-- Information shown follows --

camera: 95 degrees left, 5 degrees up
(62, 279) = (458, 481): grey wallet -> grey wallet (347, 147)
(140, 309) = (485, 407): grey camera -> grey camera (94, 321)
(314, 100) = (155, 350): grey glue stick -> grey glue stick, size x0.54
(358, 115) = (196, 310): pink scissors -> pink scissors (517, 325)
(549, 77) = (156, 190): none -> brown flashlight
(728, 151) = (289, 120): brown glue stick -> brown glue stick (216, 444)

-- Information shown concluded --
-- Information shown follows --

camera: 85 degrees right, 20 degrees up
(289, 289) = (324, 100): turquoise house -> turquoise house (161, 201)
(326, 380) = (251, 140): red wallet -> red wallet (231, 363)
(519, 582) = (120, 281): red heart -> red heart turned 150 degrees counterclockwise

-- Information shown concluded --

* [Your instructions] In the listing above, locate the line containing "camera: 95 degrees left, 5 degrees up" and the line containing "(728, 151) = (289, 120): brown", then transcribe both and every line between them verbatim.

* [Solution below]
camera: 95 degrees left, 5 degrees up
(62, 279) = (458, 481): grey wallet -> grey wallet (347, 147)
(140, 309) = (485, 407): grey camera -> grey camera (94, 321)
(314, 100) = (155, 350): grey glue stick -> grey glue stick, size x0.54
(358, 115) = (196, 310): pink scissors -> pink scissors (517, 325)
(549, 77) = (156, 190): none -> brown flashlight
(728, 151) = (289, 120): brown glue stick -> brown glue stick (216, 444)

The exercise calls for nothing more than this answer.